◆ **Try it**: Lines below containing the word "degrees" should be copied out.

◆ **Source records**:

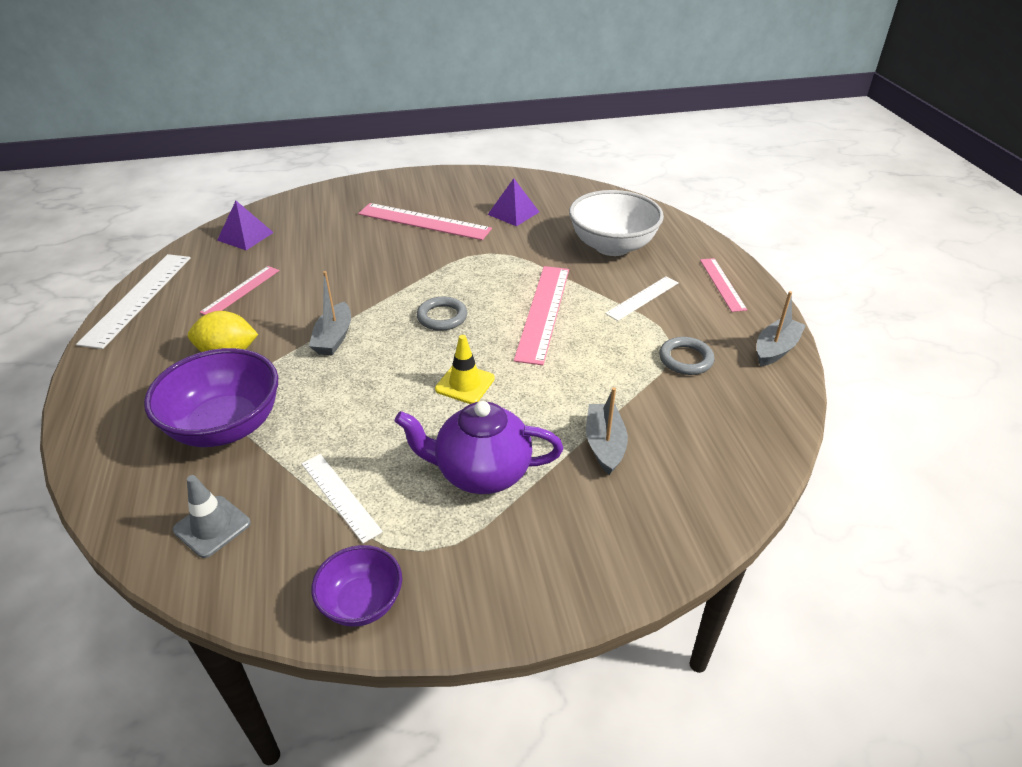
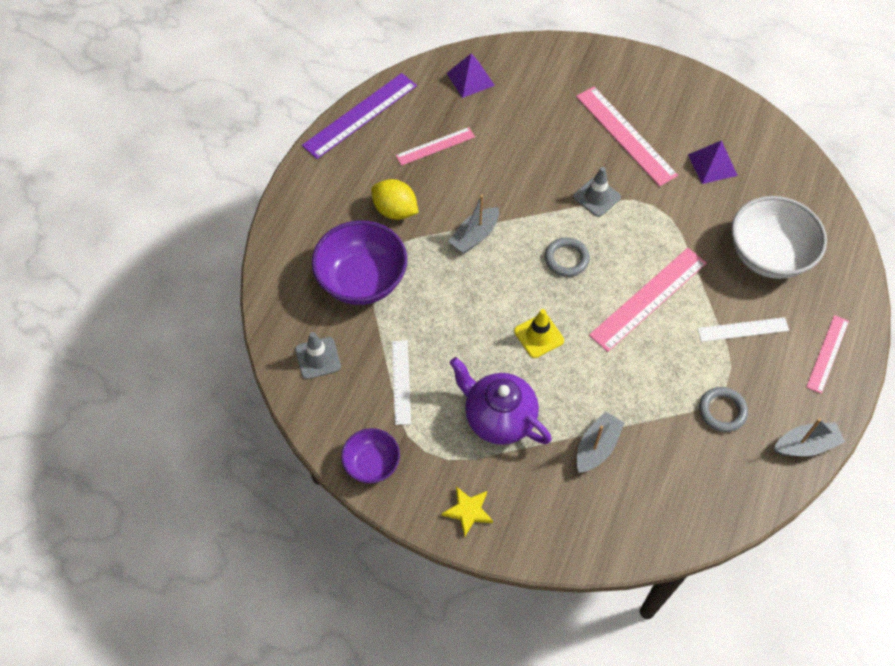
camera: 35 degrees right, 20 degrees up
white ruler [76,254,191,349] -> purple ruler [302,73,417,159]
none -> yellow star [442,487,493,537]
none -> grey traffic cone [573,167,621,217]

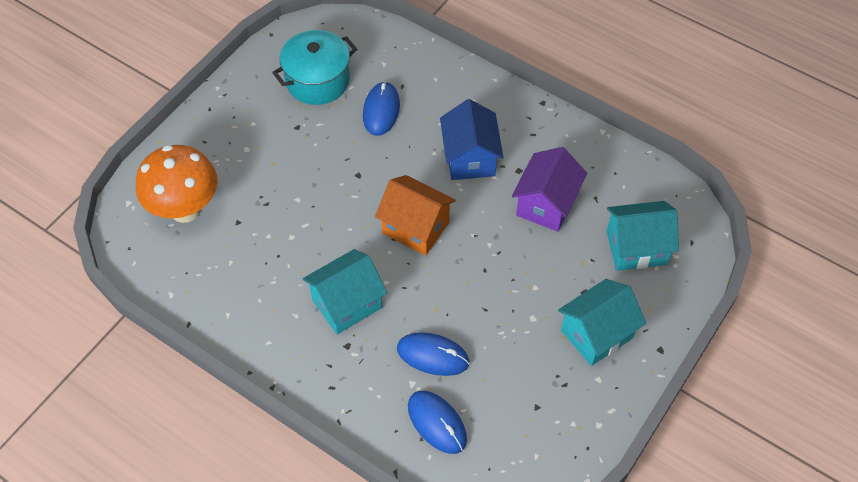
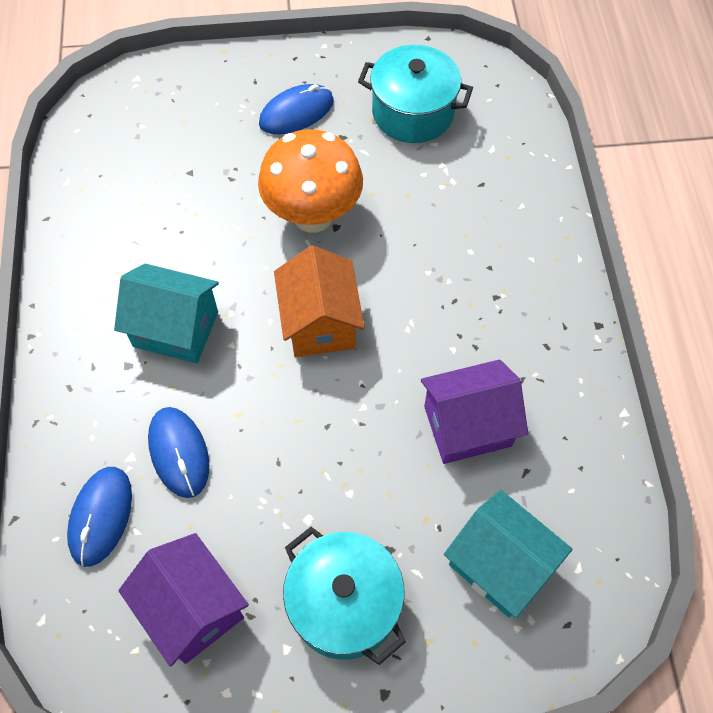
camera: 50 degrees right, 5 degrees up
orange mushroom [136,145,218,223] -> orange mushroom moved to [258,129,363,233]
blue mouse [363,81,400,136] -> blue mouse moved to [259,84,334,134]
blue house [440,99,504,180] -> none
turquoise house [558,279,646,366] -> turquoise pot [283,527,406,665]
none -> purple house [118,533,249,667]

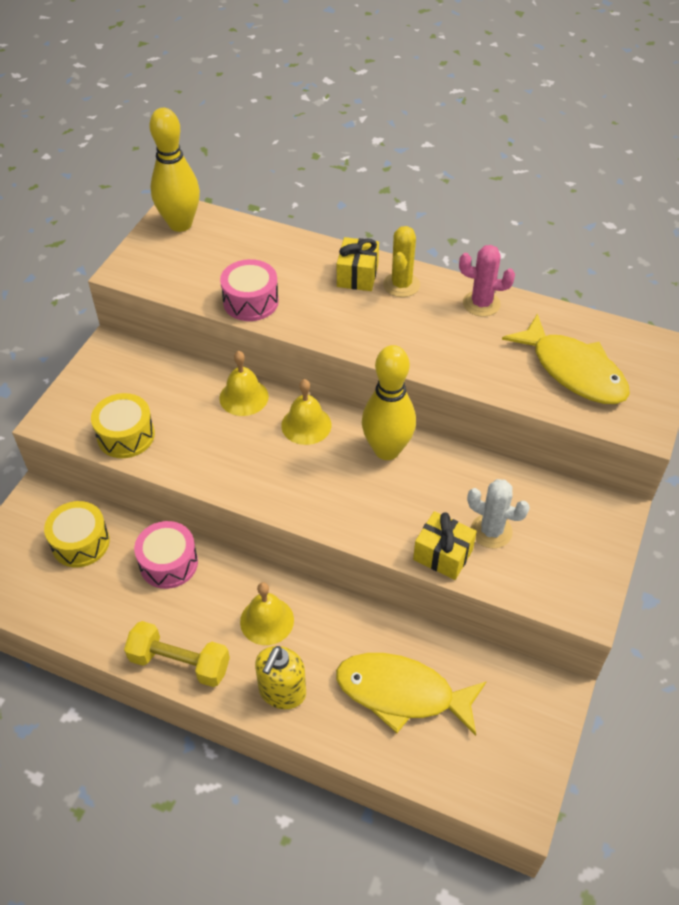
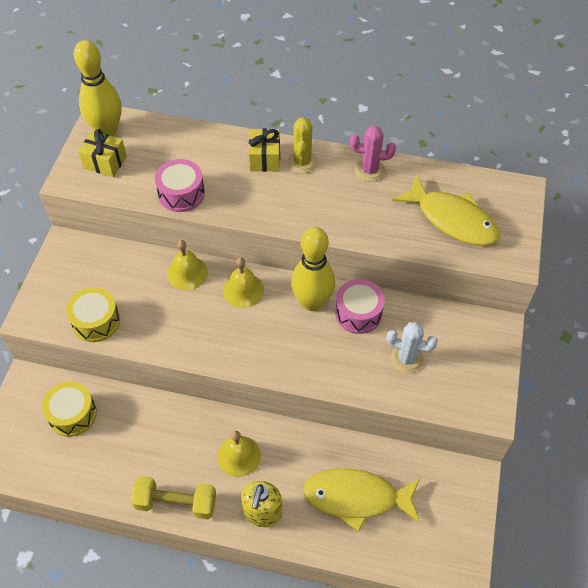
camera: 10 degrees left, 5 degrees up
pink drum [134,521,198,589] -> pink drum moved to [335,279,385,334]
yellow gift [413,511,477,580] -> yellow gift moved to [78,129,127,177]

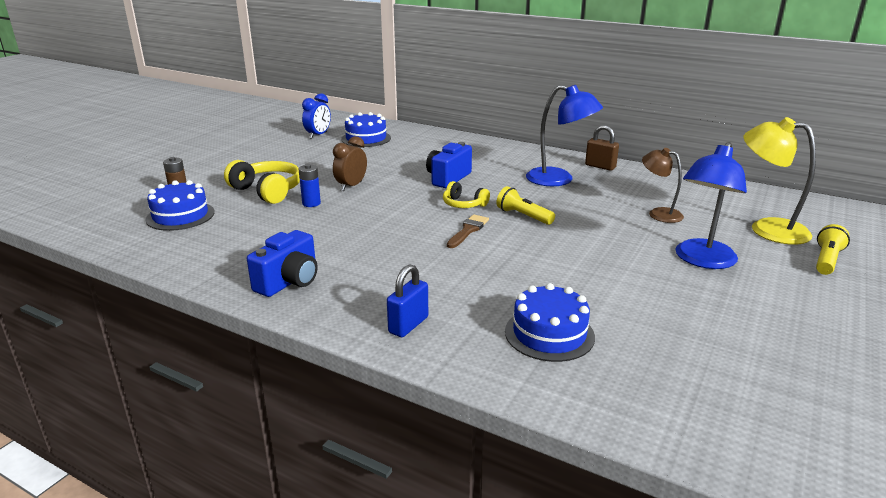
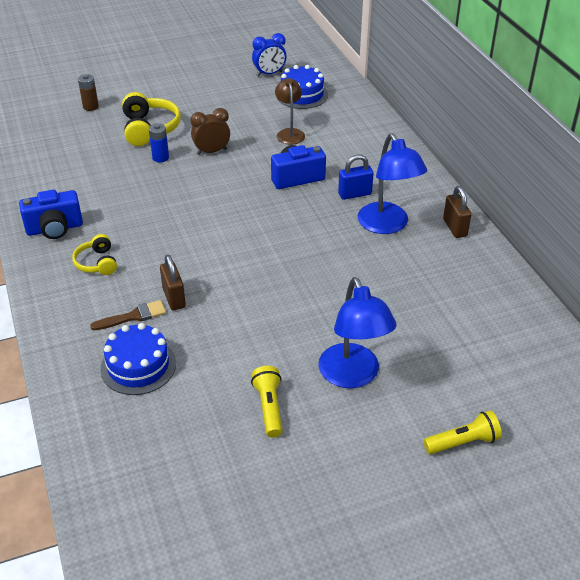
camera: 40 degrees right, 15 degrees up
blue cake [145,180,215,231] -> none
blue padlock [387,264,428,337] -> blue padlock moved to [338,155,374,200]
yellow headphones [443,181,490,208] -> yellow headphones moved to [72,234,117,275]
brown brush [447,214,489,248] -> brown brush moved to [90,300,166,330]
yellow flashlight [497,186,555,225] -> yellow flashlight moved to [251,366,283,438]
brown lamp [642,148,684,223] -> brown lamp moved to [275,78,305,145]
blue lamp [675,142,747,269] -> blue lamp turned 90 degrees counterclockwise [318,277,397,388]
yellow lamp [744,117,816,245] -> none
none -> brown padlock [160,255,186,310]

◆ **Result of the exercise**:
camera: 35 degrees right, 20 degrees up
camera: 50 degrees right, 5 degrees up
camera: 10 degrees left, 5 degrees up
camera: 40 degrees right, 15 degrees up
blue lamp [675,142,747,269] -> blue lamp turned 90 degrees counterclockwise [318,277,397,388]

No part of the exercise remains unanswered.